Task prompt: Pictures stay out of the copy. Retype exactly the lines below from the one with "The ash-grey sewing" through the one with "The pure white".

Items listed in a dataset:
☆ ☆ ☆

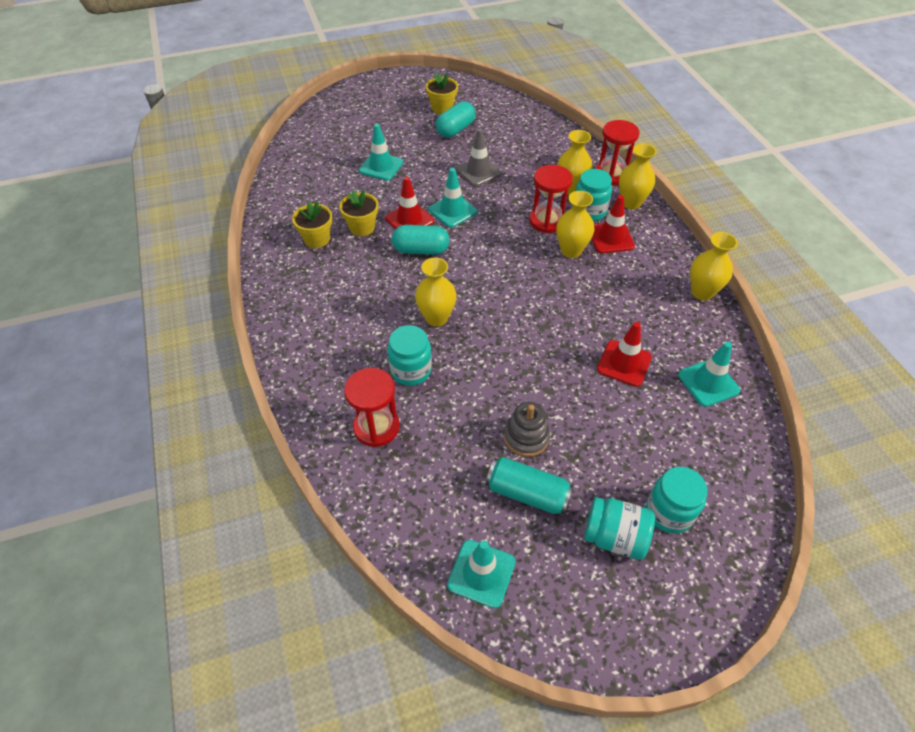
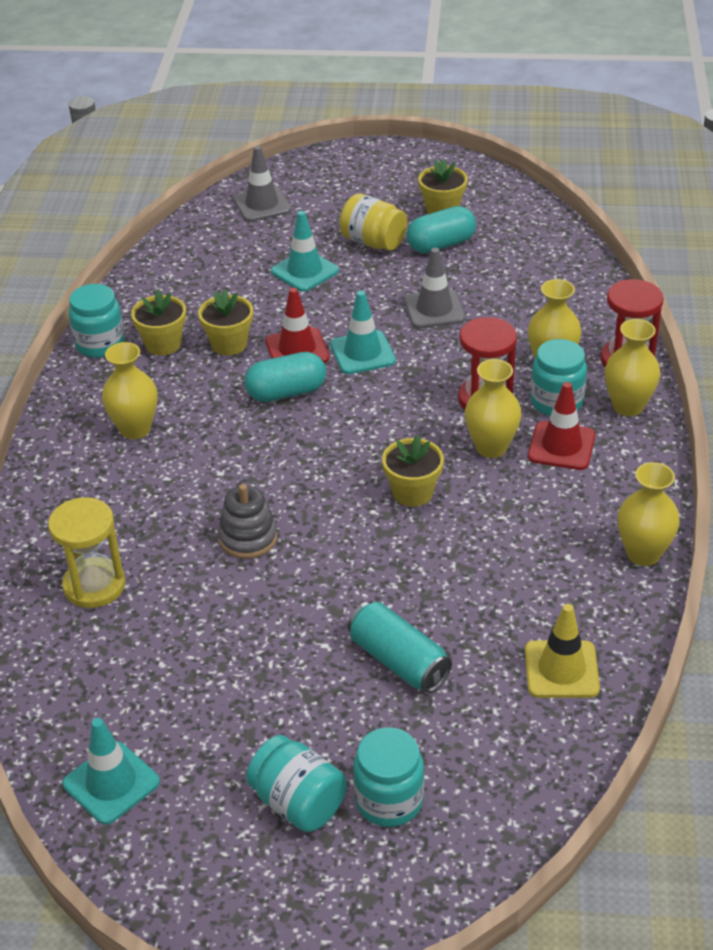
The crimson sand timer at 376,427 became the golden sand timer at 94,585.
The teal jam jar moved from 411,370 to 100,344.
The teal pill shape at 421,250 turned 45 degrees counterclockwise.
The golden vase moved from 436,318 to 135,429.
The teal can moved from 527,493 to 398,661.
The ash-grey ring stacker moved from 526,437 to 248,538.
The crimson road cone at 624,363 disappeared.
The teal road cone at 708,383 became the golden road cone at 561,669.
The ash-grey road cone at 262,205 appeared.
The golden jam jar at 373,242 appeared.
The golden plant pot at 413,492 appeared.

☆ ☆ ☆

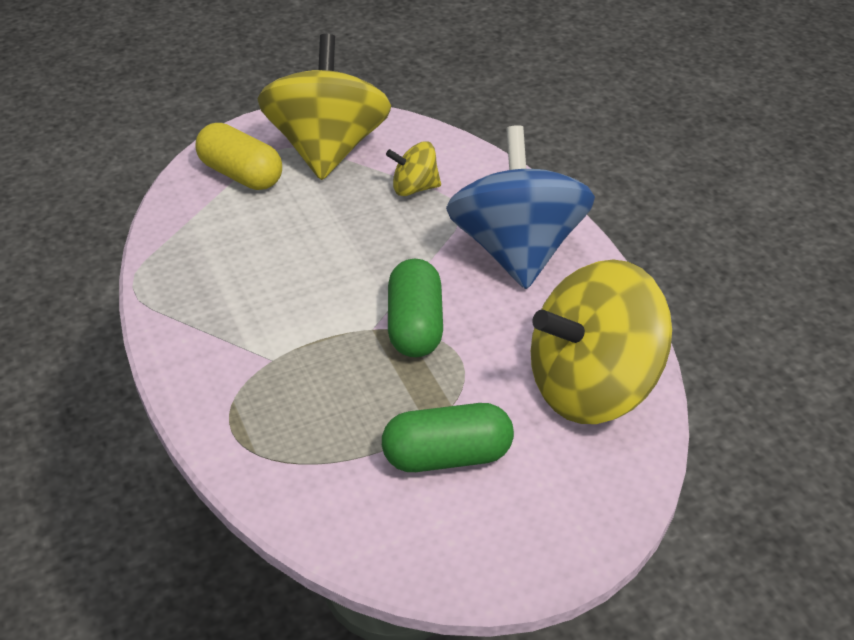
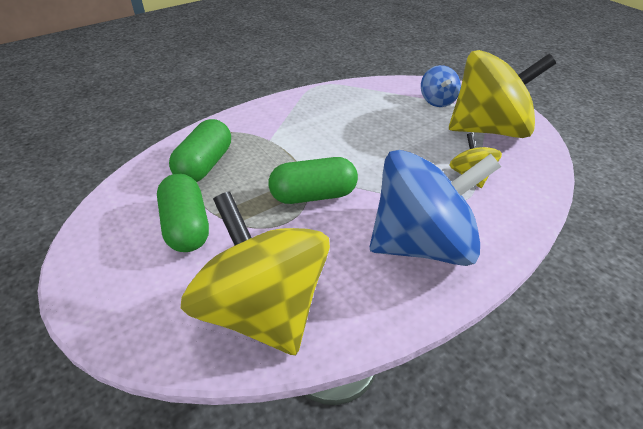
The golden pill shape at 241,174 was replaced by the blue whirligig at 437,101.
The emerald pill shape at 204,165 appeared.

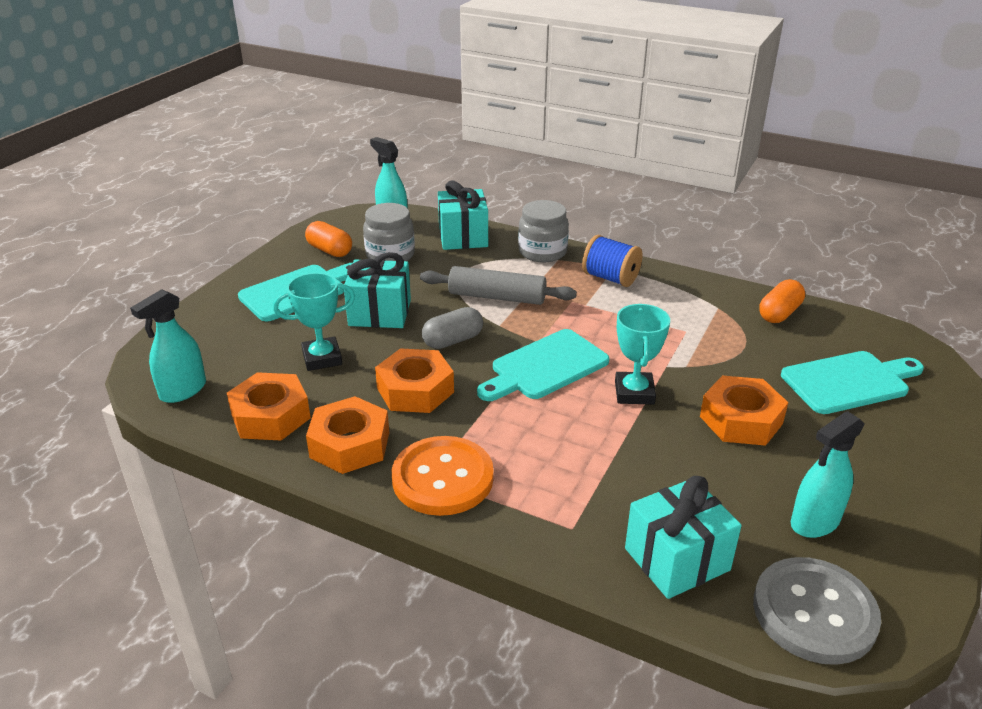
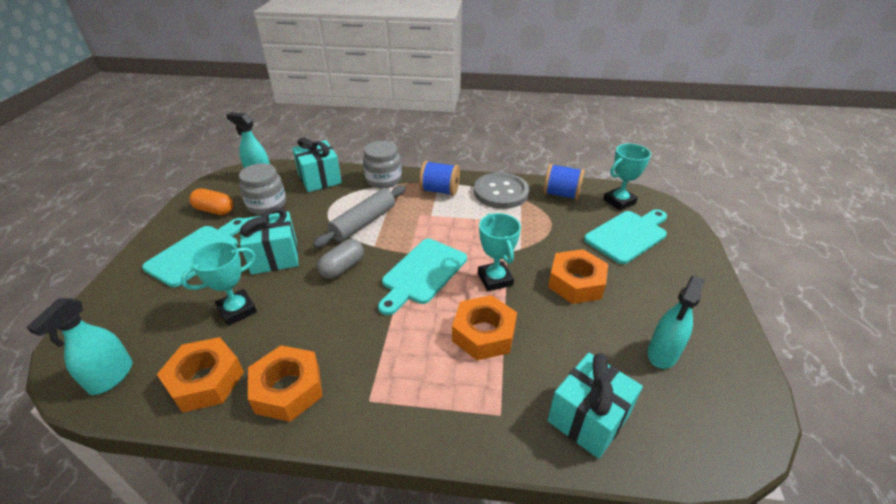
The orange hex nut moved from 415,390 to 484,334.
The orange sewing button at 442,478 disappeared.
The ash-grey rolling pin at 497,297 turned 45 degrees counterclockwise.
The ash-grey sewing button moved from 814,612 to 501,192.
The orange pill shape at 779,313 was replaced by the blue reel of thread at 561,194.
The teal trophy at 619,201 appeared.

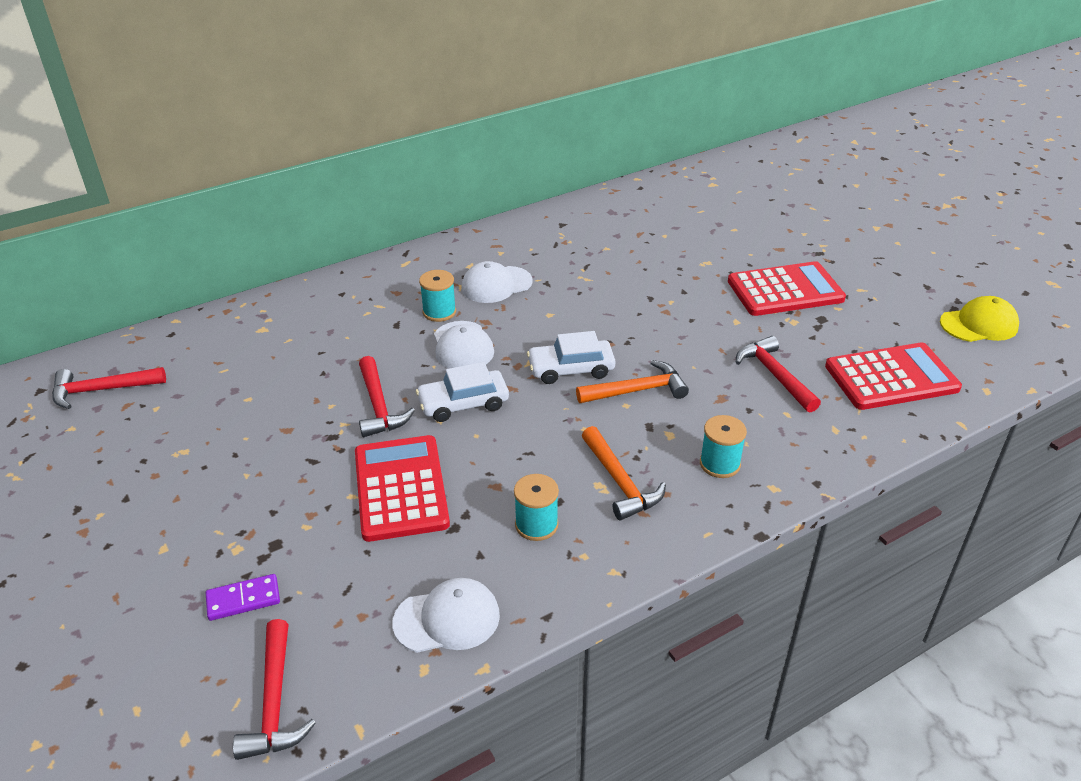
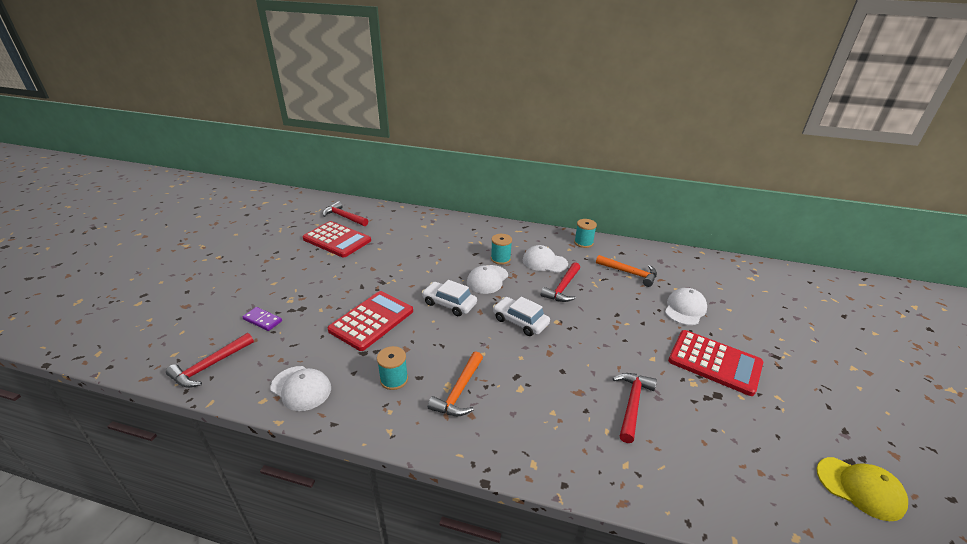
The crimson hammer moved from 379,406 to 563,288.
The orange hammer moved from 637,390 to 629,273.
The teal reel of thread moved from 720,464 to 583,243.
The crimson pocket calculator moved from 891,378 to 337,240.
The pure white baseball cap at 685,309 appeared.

☆ ☆ ☆

Task output:
The ash-grey sewing button moved from 814,612 to 501,192.
The orange pill shape at 779,313 was replaced by the blue reel of thread at 561,194.
The teal trophy at 619,201 appeared.

The crimson hammer moved from 379,406 to 563,288.
The orange hammer moved from 637,390 to 629,273.
The teal reel of thread moved from 720,464 to 583,243.
The crimson pocket calculator moved from 891,378 to 337,240.
The pure white baseball cap at 685,309 appeared.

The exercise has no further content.